- _Job_:
Display every line of the listing below that contains the string "instrumentName", matching case exactly.

- _Task input_:

====

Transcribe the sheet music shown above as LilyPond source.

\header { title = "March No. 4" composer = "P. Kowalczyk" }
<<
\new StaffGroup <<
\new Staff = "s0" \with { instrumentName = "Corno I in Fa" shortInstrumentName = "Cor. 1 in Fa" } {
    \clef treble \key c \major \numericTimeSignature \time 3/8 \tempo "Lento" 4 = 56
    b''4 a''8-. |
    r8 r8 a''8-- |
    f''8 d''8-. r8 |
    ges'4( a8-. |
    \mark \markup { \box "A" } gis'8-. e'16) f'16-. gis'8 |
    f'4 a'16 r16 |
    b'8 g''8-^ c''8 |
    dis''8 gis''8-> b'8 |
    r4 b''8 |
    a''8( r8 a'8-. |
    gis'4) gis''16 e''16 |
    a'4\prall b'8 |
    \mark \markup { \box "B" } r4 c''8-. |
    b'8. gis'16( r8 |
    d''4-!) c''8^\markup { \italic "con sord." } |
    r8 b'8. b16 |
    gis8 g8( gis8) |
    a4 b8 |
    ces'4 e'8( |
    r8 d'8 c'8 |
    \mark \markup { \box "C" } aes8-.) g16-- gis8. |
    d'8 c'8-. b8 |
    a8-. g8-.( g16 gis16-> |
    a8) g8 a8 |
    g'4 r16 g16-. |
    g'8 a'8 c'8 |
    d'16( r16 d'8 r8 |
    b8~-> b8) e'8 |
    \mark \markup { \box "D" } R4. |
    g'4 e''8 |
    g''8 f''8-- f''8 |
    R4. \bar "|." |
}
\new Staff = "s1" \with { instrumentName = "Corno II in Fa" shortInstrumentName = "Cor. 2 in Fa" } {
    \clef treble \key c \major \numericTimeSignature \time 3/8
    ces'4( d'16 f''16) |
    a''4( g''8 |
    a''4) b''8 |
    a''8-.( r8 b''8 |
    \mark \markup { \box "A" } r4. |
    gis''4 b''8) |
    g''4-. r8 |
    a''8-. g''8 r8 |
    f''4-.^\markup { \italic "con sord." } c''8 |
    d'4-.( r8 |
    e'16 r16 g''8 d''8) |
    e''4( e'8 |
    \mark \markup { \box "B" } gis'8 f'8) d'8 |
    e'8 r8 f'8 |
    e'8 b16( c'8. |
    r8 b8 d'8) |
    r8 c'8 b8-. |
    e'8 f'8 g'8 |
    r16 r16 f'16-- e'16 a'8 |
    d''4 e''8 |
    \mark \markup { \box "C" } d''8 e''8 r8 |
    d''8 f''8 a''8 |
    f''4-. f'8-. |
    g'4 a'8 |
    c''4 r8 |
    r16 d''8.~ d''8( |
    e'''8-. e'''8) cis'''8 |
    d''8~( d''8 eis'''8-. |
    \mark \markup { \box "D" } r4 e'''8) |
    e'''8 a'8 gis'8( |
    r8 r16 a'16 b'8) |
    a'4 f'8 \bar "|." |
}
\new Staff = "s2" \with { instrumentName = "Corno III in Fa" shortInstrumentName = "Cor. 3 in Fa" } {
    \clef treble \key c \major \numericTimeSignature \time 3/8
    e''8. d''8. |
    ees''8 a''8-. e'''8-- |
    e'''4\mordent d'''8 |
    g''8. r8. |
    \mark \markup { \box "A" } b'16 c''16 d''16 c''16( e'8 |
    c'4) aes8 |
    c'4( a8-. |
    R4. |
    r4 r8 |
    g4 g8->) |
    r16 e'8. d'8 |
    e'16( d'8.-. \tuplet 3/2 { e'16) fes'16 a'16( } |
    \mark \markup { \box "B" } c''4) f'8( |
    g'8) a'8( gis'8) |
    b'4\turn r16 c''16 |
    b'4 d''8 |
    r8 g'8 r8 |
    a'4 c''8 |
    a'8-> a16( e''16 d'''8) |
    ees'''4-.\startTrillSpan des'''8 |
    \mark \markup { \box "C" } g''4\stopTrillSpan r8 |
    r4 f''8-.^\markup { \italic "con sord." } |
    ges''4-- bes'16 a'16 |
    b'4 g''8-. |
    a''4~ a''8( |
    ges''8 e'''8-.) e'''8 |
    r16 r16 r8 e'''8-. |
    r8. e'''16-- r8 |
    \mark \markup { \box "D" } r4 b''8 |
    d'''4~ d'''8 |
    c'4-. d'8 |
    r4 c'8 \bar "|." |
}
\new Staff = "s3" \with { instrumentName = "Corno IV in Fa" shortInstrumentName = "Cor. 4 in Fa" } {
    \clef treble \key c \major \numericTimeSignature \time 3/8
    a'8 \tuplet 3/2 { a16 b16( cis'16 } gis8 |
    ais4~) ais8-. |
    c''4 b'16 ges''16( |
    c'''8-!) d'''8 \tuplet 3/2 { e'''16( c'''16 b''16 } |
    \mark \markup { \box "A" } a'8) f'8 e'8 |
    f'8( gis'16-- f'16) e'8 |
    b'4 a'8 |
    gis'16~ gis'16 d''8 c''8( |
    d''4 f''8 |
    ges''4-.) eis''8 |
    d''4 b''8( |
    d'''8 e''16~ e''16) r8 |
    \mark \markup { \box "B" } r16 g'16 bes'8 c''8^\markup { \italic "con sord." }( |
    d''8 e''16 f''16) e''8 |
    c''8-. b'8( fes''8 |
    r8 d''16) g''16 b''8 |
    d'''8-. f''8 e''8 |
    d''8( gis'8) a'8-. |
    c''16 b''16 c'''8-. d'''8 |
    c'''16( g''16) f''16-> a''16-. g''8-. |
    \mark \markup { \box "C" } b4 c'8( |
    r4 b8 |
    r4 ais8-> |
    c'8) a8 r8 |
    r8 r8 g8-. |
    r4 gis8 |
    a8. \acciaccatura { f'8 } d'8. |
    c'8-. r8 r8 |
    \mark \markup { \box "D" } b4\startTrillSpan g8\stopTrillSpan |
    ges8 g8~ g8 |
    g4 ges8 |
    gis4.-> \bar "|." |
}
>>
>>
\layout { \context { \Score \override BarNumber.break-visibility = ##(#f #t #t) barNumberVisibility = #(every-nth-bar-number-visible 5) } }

====

- _Complete output_:
\new Staff = "s0" \with { instrumentName = "Corno I in Fa" shortInstrumentName = "Cor. 1 in Fa" } {
\new Staff = "s1" \with { instrumentName = "Corno II in Fa" shortInstrumentName = "Cor. 2 in Fa" } {
\new Staff = "s2" \with { instrumentName = "Corno III in Fa" shortInstrumentName = "Cor. 3 in Fa" } {
\new Staff = "s3" \with { instrumentName = "Corno IV in Fa" shortInstrumentName = "Cor. 4 in Fa" } {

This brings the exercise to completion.